_REQUIRED ACTION_
Repeat exactly the lines from the line containing "L1: none -> 470uH (SIG, VDD)" through the last line of the records below, inclusive, and nothing else.

_RECORDS TO PROCESS_
=== Section Start ===
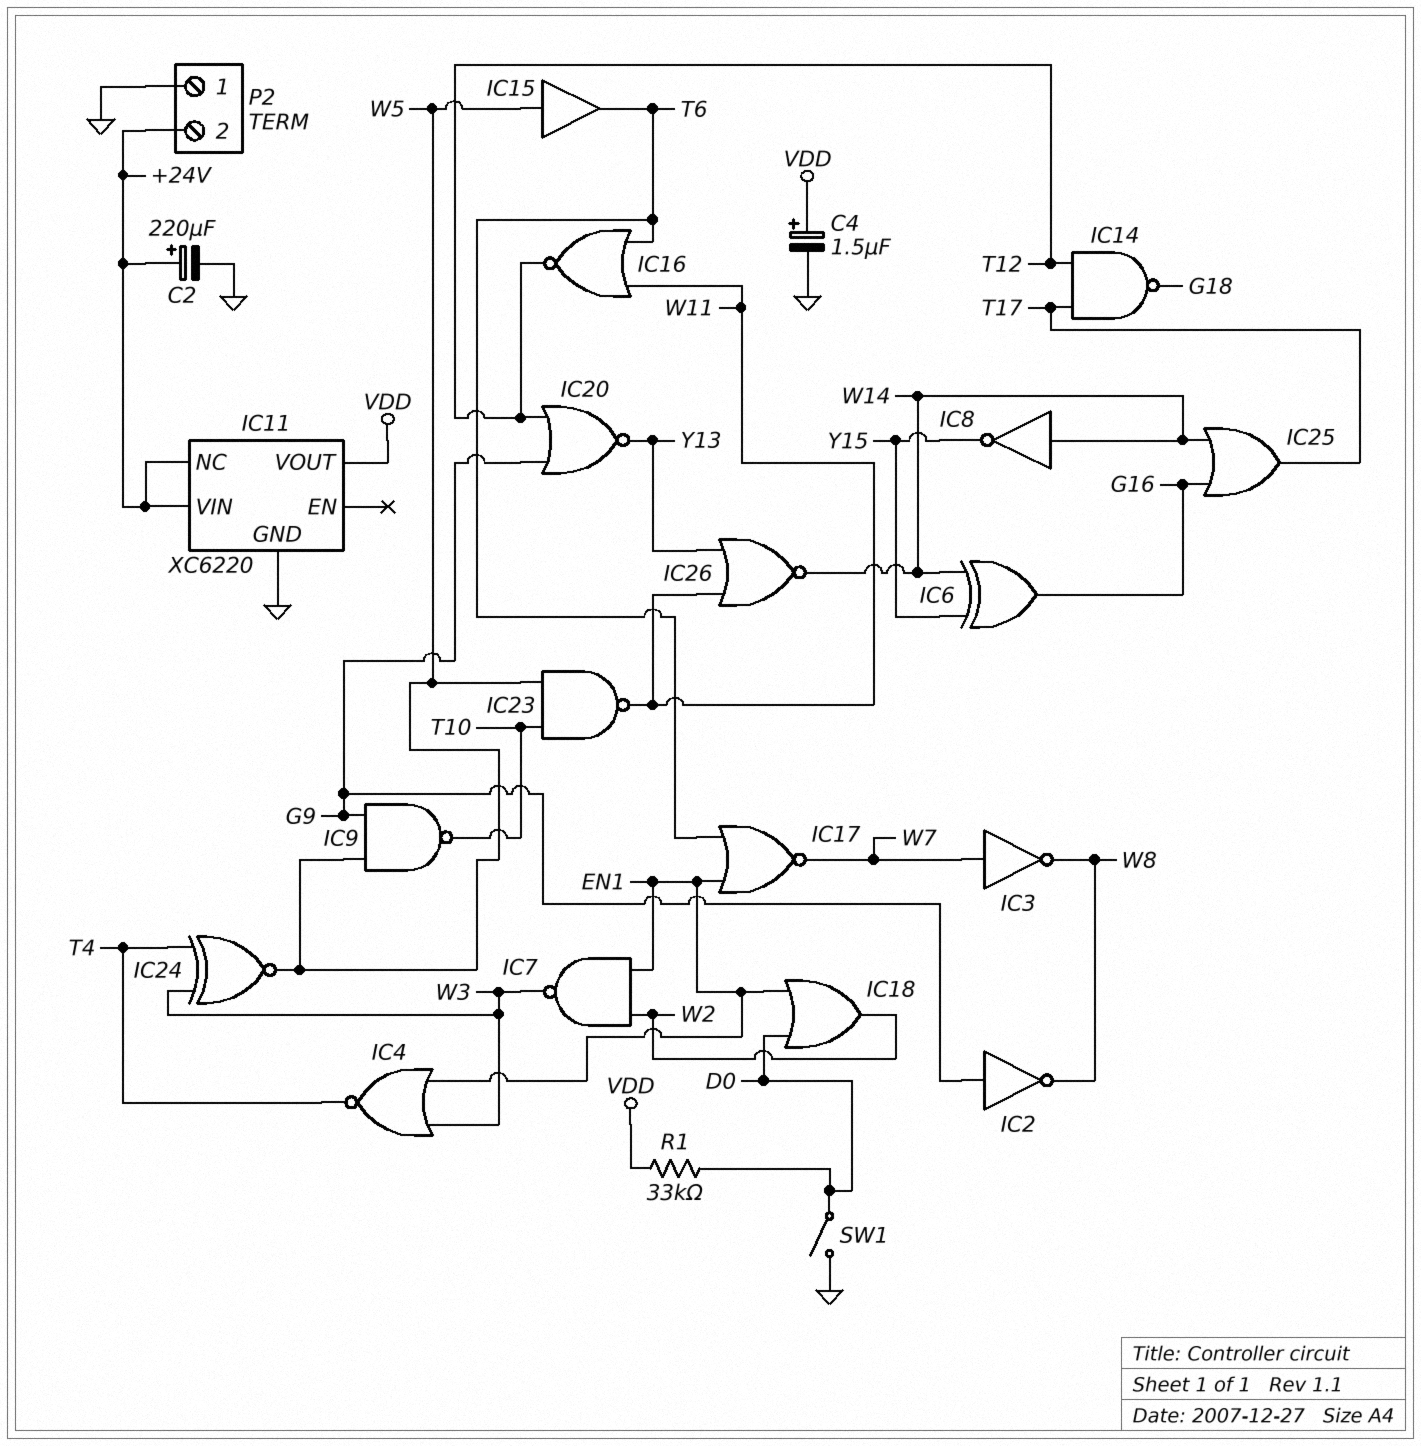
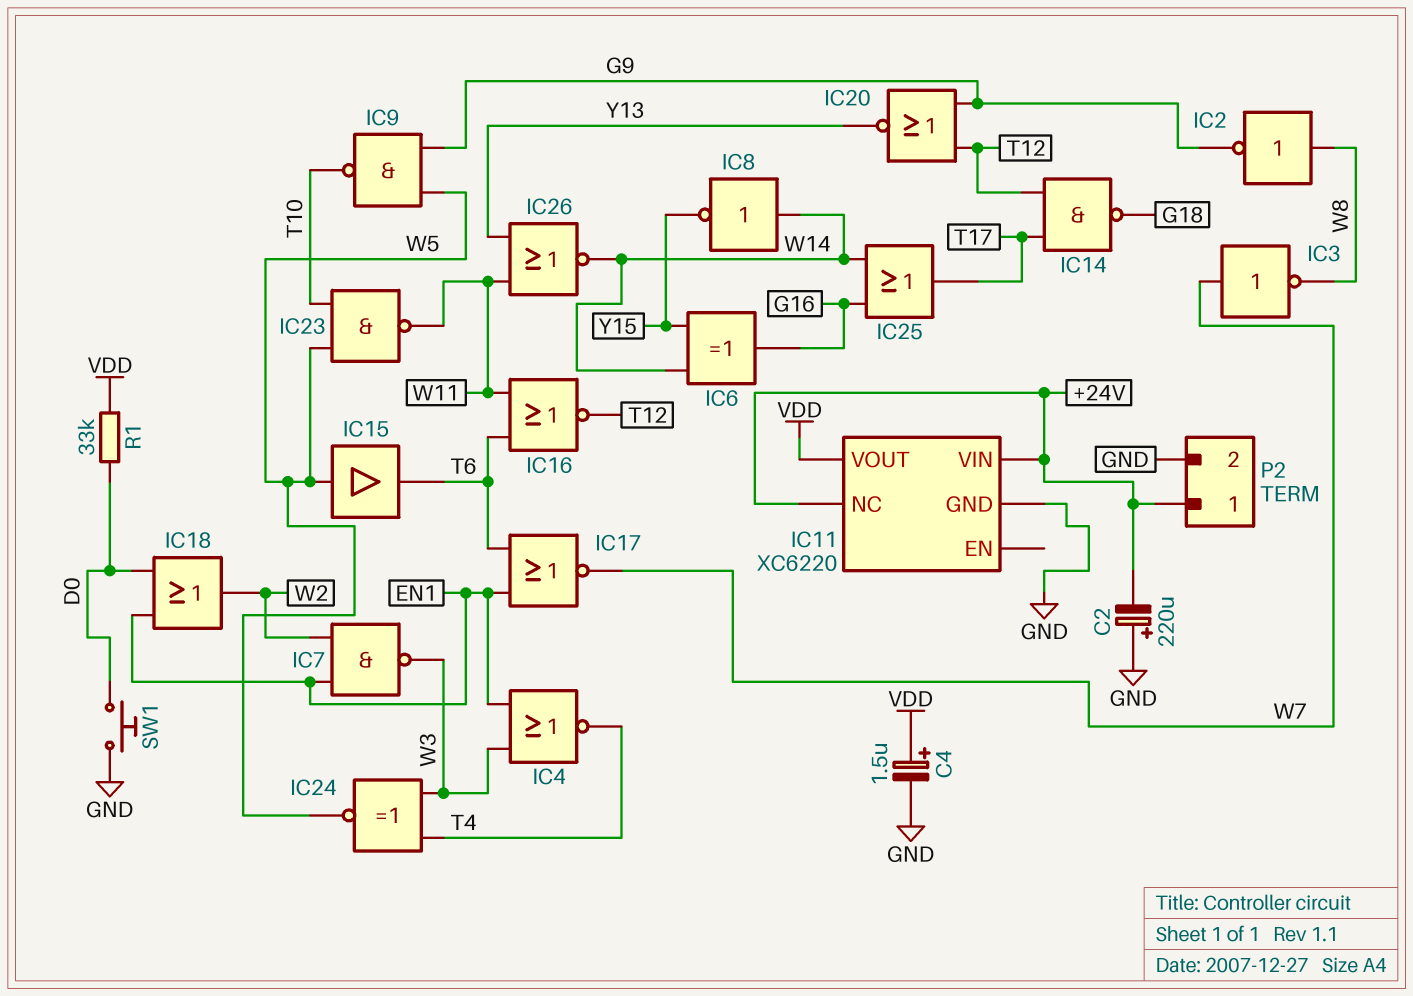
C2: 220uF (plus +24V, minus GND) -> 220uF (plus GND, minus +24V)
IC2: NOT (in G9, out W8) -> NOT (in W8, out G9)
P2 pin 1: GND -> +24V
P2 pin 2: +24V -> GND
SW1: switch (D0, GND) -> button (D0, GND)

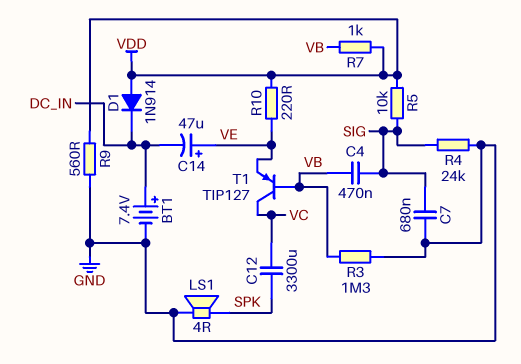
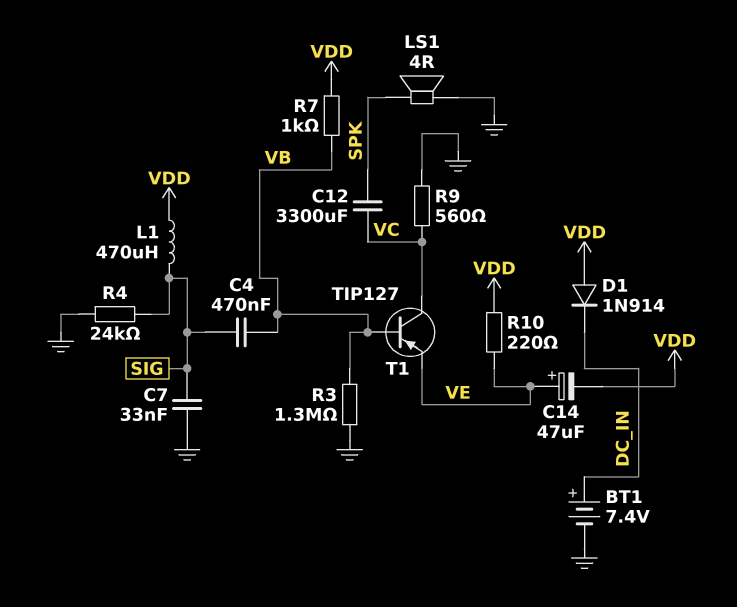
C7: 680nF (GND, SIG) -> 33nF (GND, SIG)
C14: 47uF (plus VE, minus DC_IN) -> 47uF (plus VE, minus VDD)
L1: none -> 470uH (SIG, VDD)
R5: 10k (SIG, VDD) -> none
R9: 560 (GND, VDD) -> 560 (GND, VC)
=== Section End ===
_RESPONSE TO THE EXERCISE_
L1: none -> 470uH (SIG, VDD)
R5: 10k (SIG, VDD) -> none
R9: 560 (GND, VDD) -> 560 (GND, VC)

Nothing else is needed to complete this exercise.